═══ Data ═══

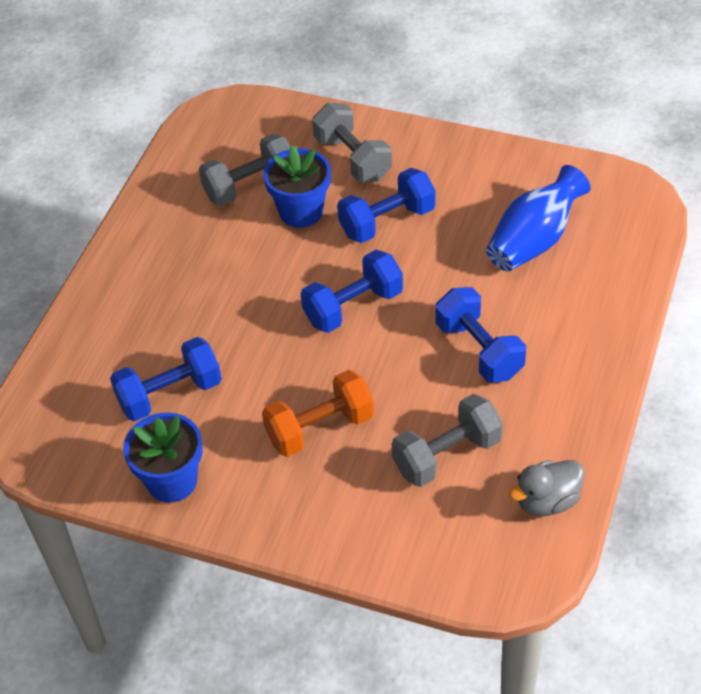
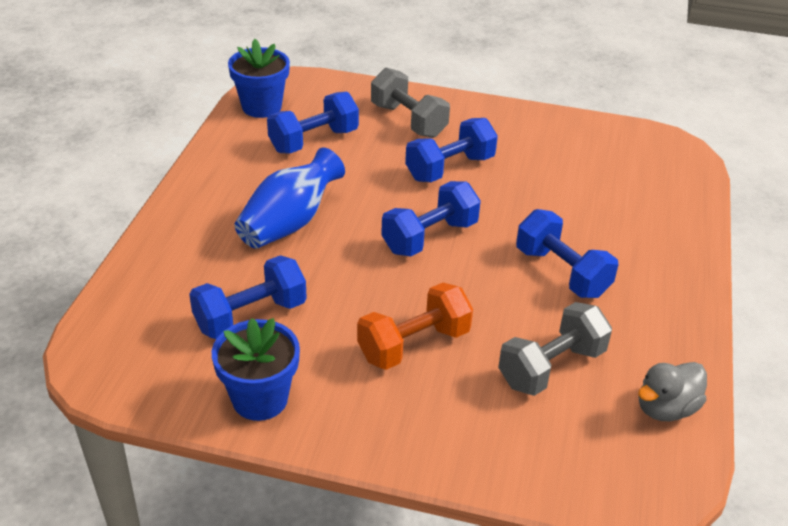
camera: 10 degrees left, 10 degrees down
(250, 186) = (314, 141): grey dumbbell -> blue dumbbell
(301, 211) = (366, 160): blue flower pot -> blue flower pot (261, 107)
(534, 241) = (592, 183): blue vase -> blue vase (289, 223)

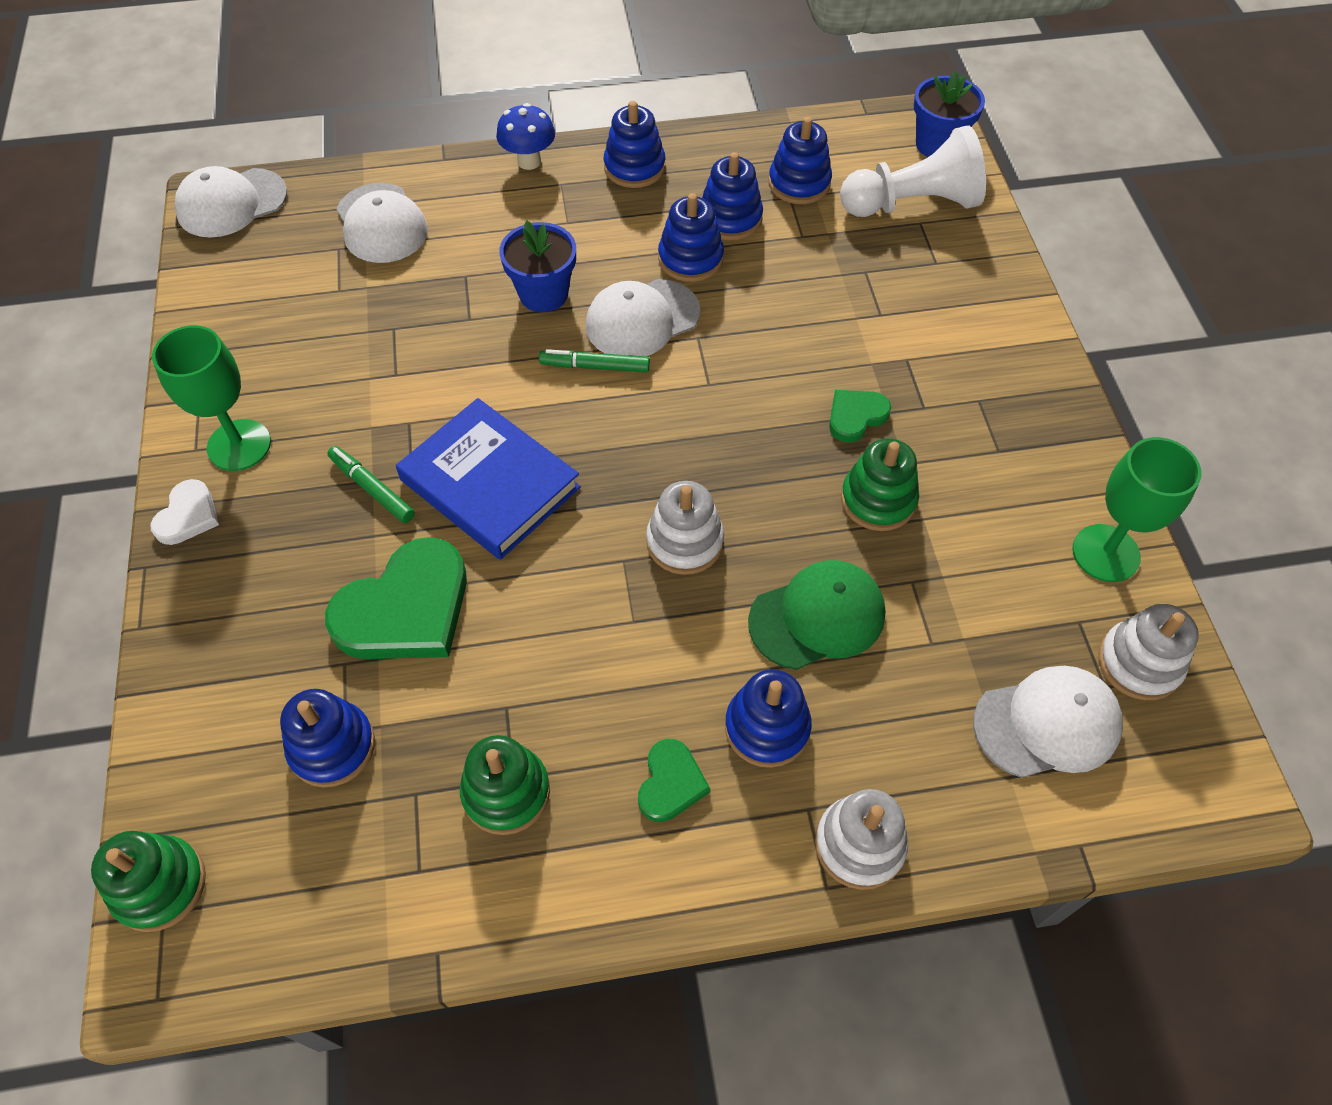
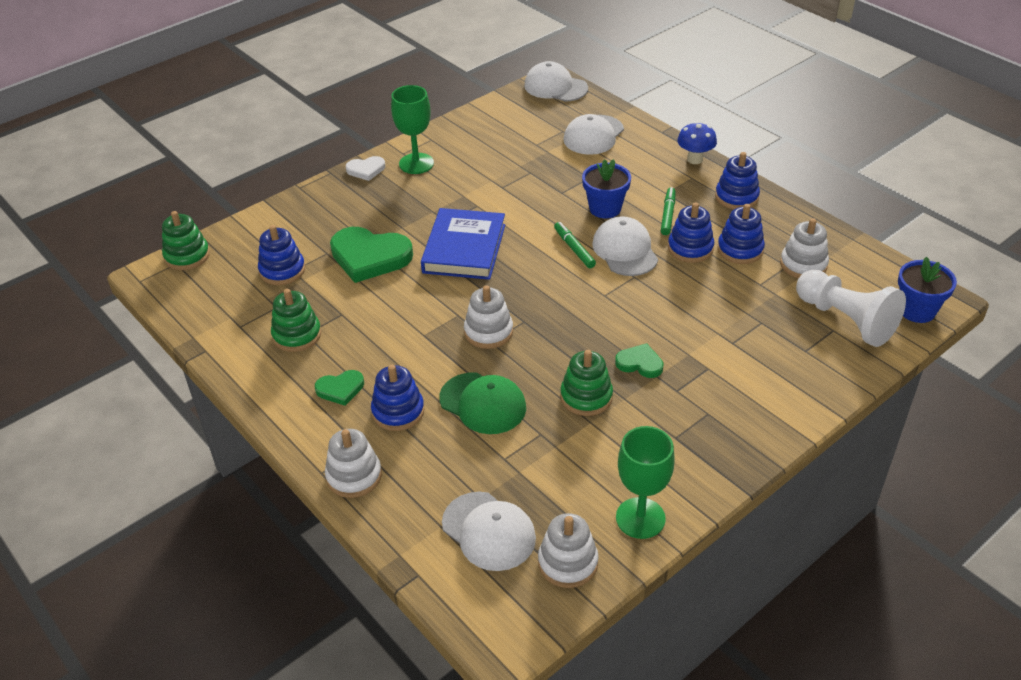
camera: 60 degrees right, 15 degrees down
(372, 488) = (428, 214): green marker -> green marker (668, 215)
(642, 319) = (625, 250): white cap -> white cap turned 45 degrees clockwise
(799, 183) = (803, 265): blue stacking toy -> white stacking toy

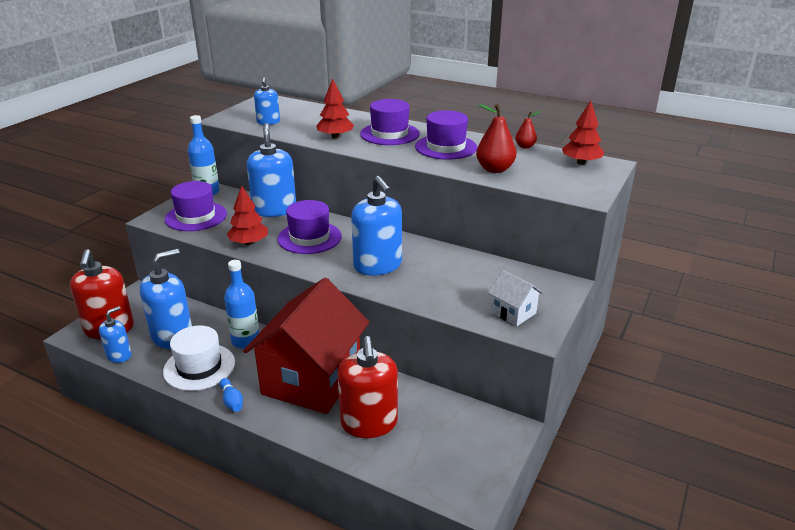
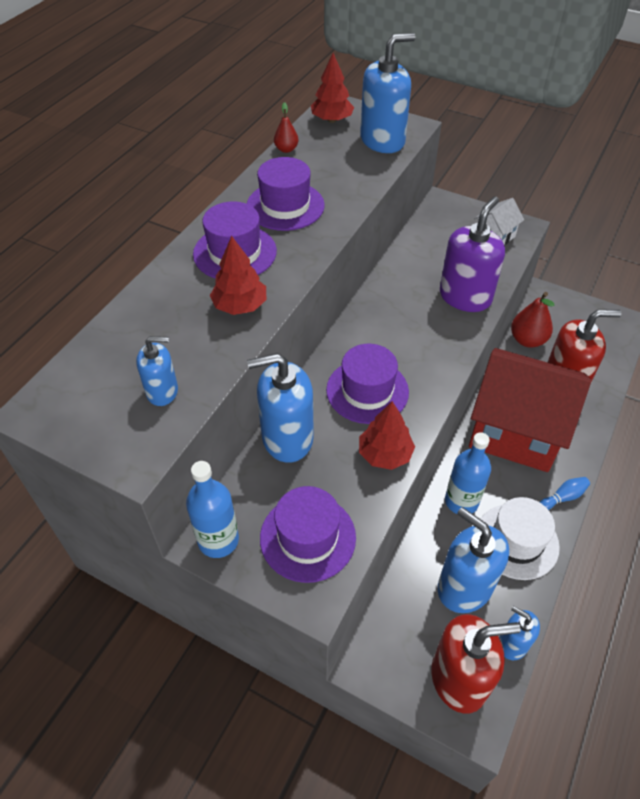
camera: 90 degrees left, 20 degrees up
(377, 265) = (426, 326): blue soap dispenser -> blue soap dispenser (382, 140)
(416, 287) = (465, 297): none -> purple soap dispenser
(494, 169) = (352, 174): red pear -> red pear (527, 340)

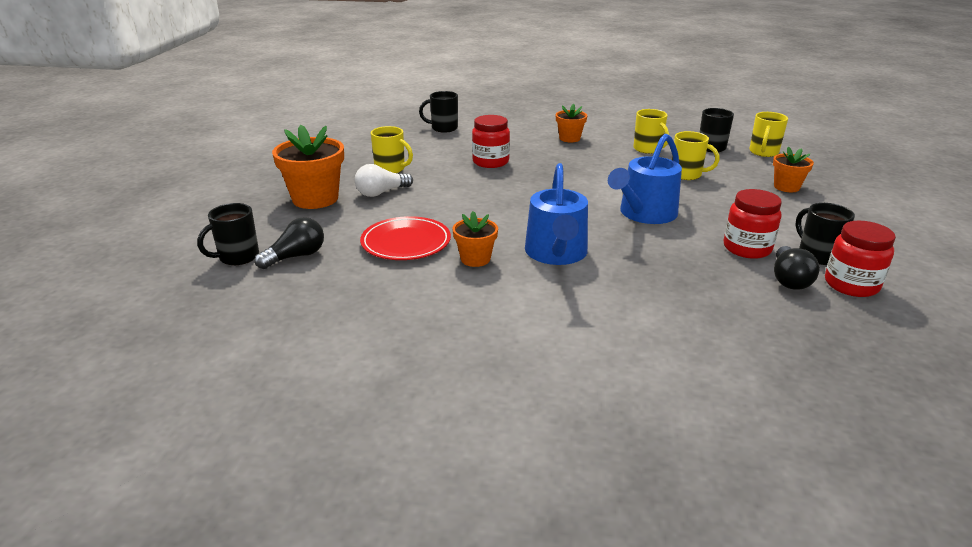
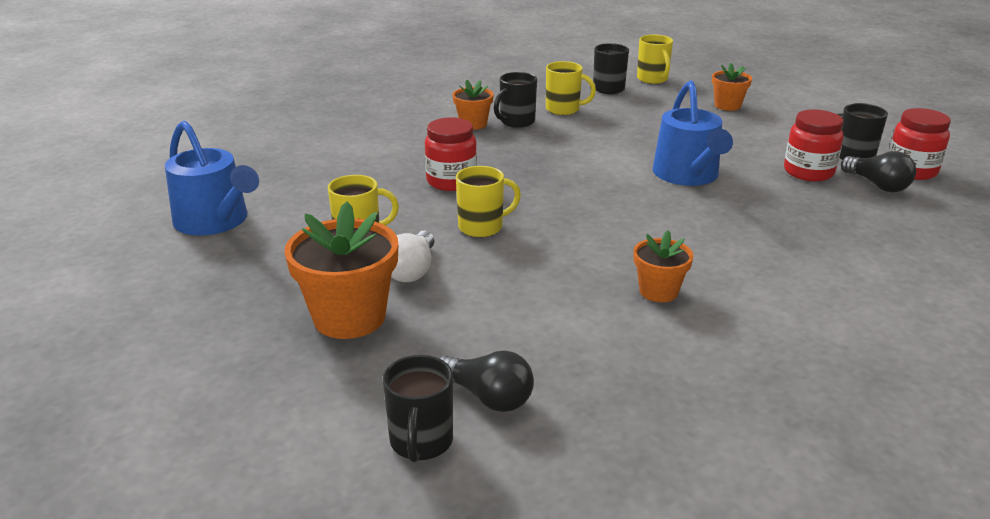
camera: 45 degrees left, 0 degrees up
(296, 256) = (488, 397): black light bulb -> black light bulb turned 120 degrees clockwise
(406, 242) = (562, 311): red plate -> none
(443, 128) = (312, 162): black mug -> black mug (516, 122)
(556, 253) = (706, 248): blue watering can -> blue watering can (215, 221)
(687, 175) = (643, 123): yellow mug -> yellow mug (482, 227)

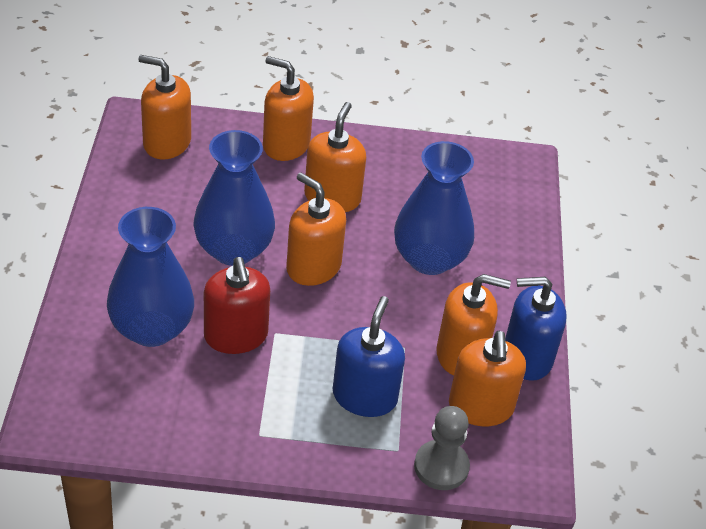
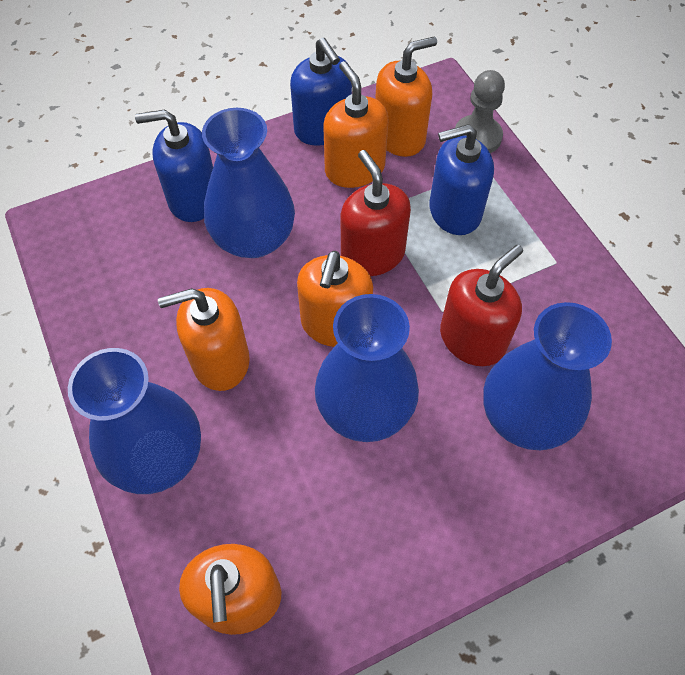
camera: 115 degrees left, 15 degrees up
(286, 145) = (157, 456): orange soap dispenser -> blue vase
(360, 319) = (372, 254): none -> red soap dispenser
(496, 242) = (193, 199): none -> blue soap dispenser

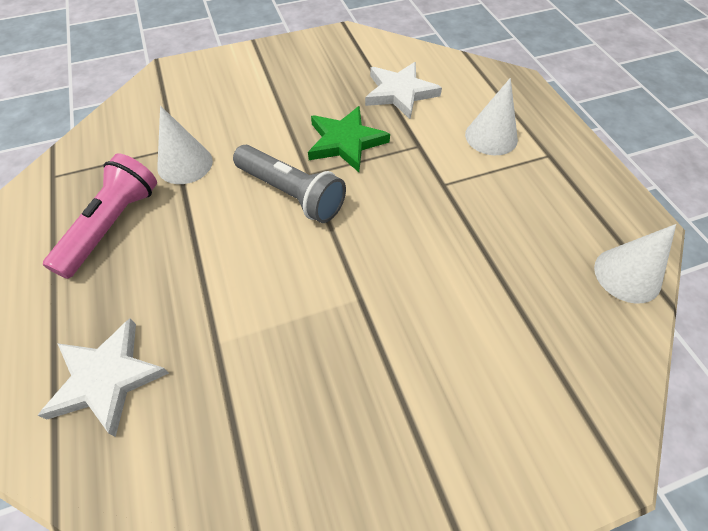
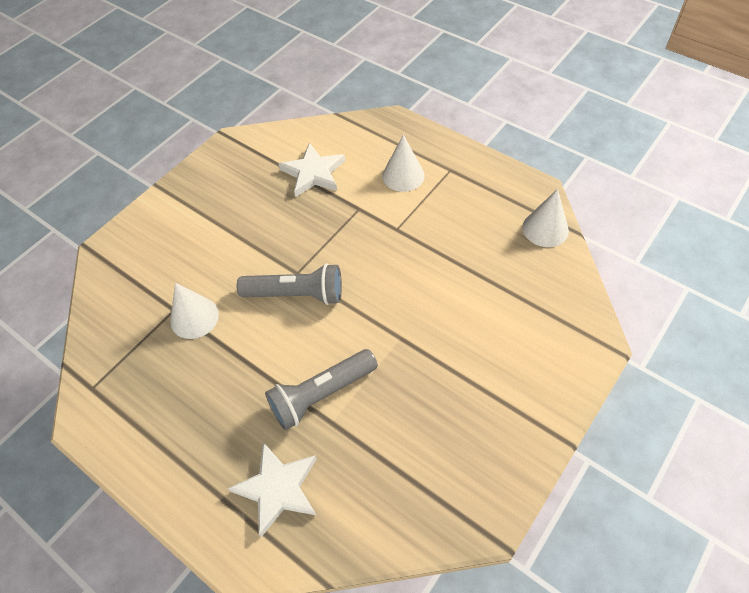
camera: 30 degrees left, 0 degrees up
(112, 225) = (181, 394): pink flashlight -> none
(231, 307) = (321, 394): none -> grey flashlight
(345, 142) = (303, 234): green star -> none

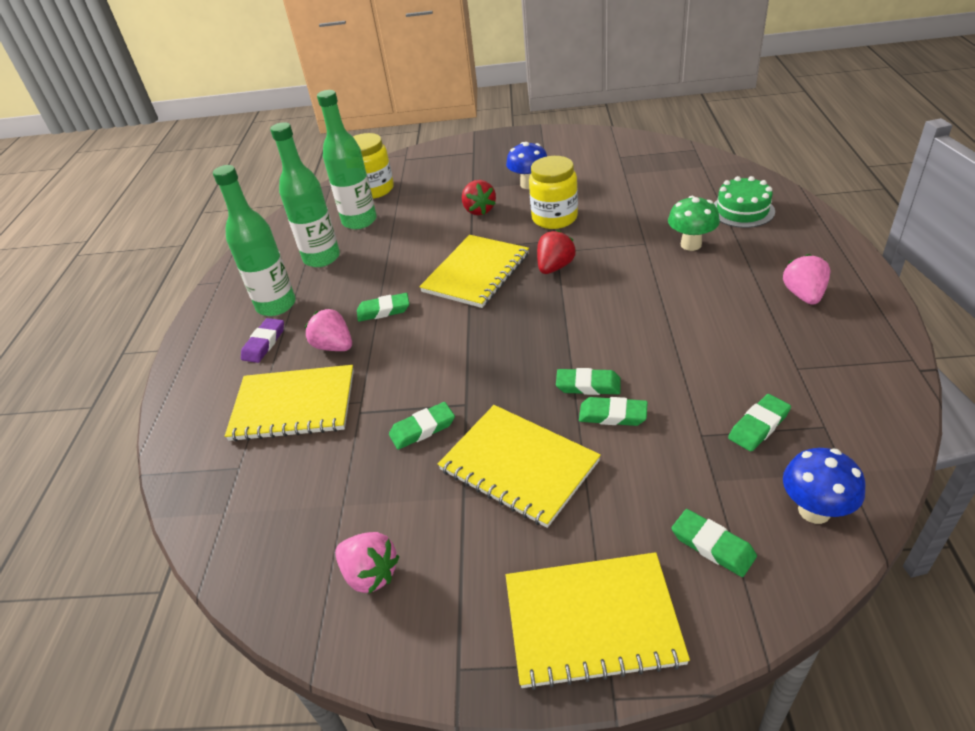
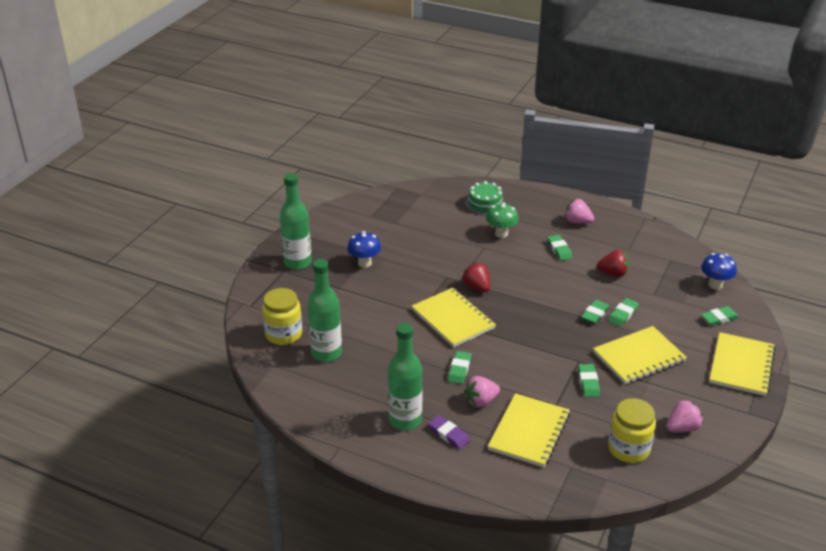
camera: 70 degrees left, 5 degrees down
(322, 258) = (361, 384): green bottle -> green bottle (297, 262)
(479, 210) = (375, 294): red strawberry -> red strawberry (613, 273)
(554, 218) = (420, 268): yellow jar -> yellow jar (628, 449)
(758, 426) = (659, 276): green eraser -> green eraser (559, 250)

═══

— Your objective —
Leave out the pictures and copy exactly the lines from the one with "(642, 319) = (625, 250): white" through the last line of the records above.

— Result of this task —
(642, 319) = (625, 250): white cap -> white cap turned 45 degrees clockwise
(799, 183) = (803, 265): blue stacking toy -> white stacking toy

camera: 90 degrees left, 20 degrees up
(377, 265) = (426, 326): blue soap dispenser -> blue soap dispenser (382, 140)
(416, 287) = (465, 297): none -> purple soap dispenser
(494, 169) = (352, 174): red pear -> red pear (527, 340)

camera: 45 degrees left, 0 degrees up
(296, 256) = (488, 397): black light bulb -> black light bulb turned 120 degrees clockwise
(406, 242) = (562, 311): red plate -> none
(443, 128) = (312, 162): black mug -> black mug (516, 122)
(556, 253) = (706, 248): blue watering can -> blue watering can (215, 221)
(687, 175) = (643, 123): yellow mug -> yellow mug (482, 227)

camera: 115 degrees left, 15 degrees up
(286, 145) = (157, 456): orange soap dispenser -> blue vase
(360, 319) = (372, 254): none -> red soap dispenser
(496, 242) = (193, 199): none -> blue soap dispenser

camera: 30 degrees left, 0 degrees up
(112, 225) = (181, 394): pink flashlight -> none
(231, 307) = (321, 394): none -> grey flashlight
(345, 142) = (303, 234): green star -> none

camera: 70 degrees left, 5 degrees down
(322, 258) = (361, 384): green bottle -> green bottle (297, 262)
(479, 210) = (375, 294): red strawberry -> red strawberry (613, 273)
(554, 218) = (420, 268): yellow jar -> yellow jar (628, 449)
(758, 426) = (659, 276): green eraser -> green eraser (559, 250)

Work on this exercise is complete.